**Work item**
Which of the lines in the listing that follows hold "camera"? Pull each one out.

**Record extracts**

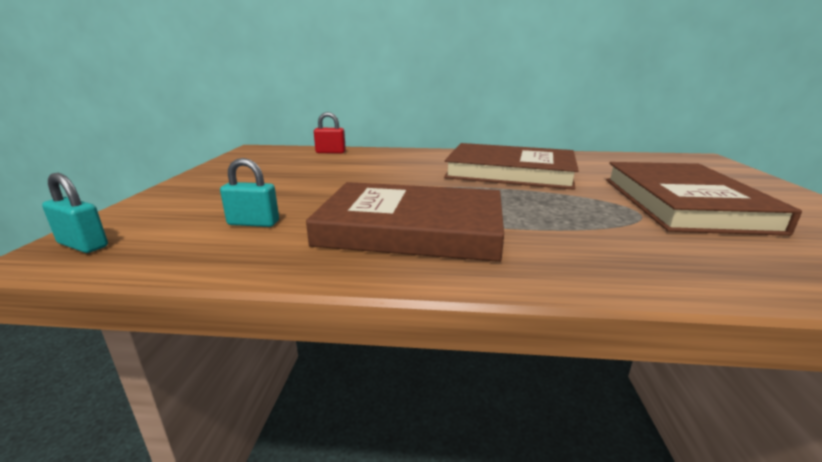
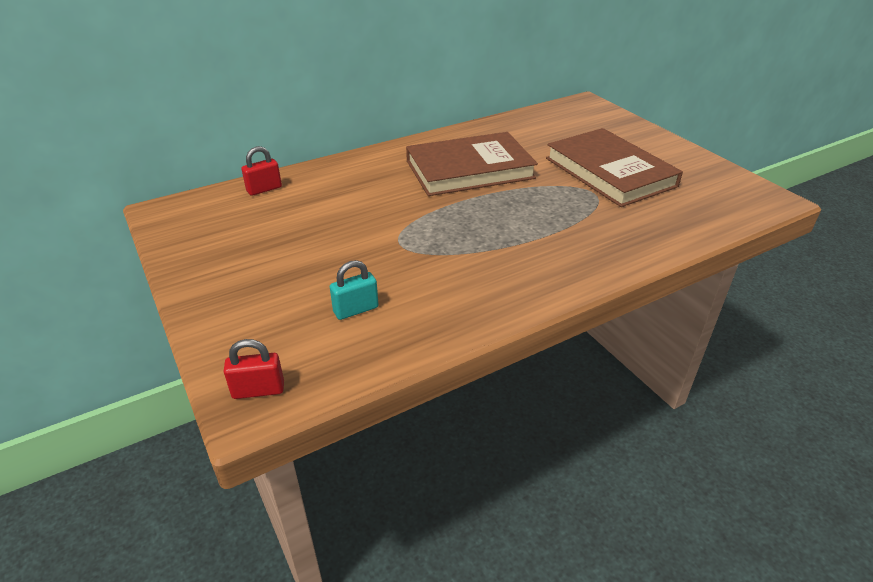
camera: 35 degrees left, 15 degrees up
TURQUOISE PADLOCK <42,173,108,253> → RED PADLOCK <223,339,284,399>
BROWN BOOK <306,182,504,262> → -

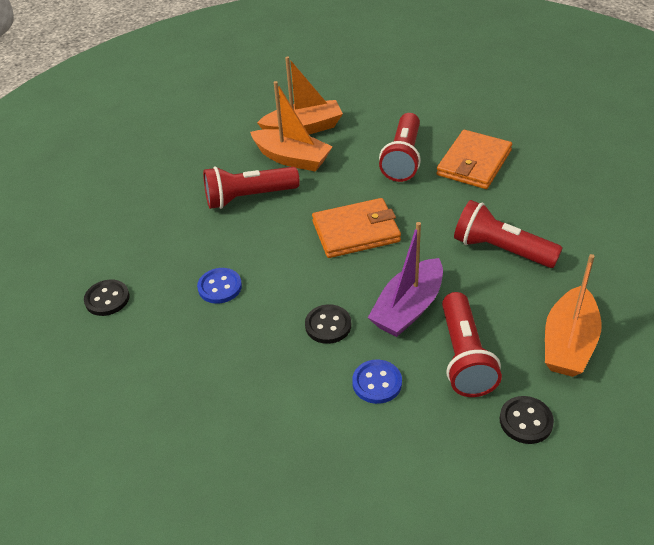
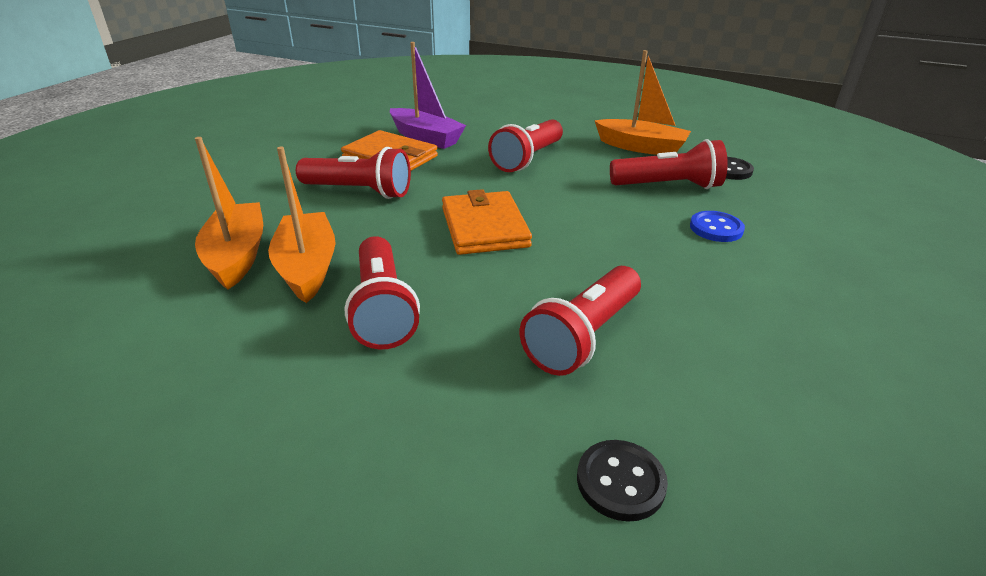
camera: 90 degrees left, 10 degrees down
ORANGE BOAT <250,81,333,172> → ORANGE BOAT <268,147,336,303>, 45 degrees counterclockwise
PURPLE BOAT <368,222,443,337> → PURPLE BOAT <390,42,466,149>, moved
BLUE BUTTON <197,268,242,304> → RED FLASHLIGHT <520,266,641,376>
BLACK BUTTON <305,304,351,344> → -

**Your response**
camera: 35 degrees left, 15 degrees up
camera: 90 degrees left, 10 degrees down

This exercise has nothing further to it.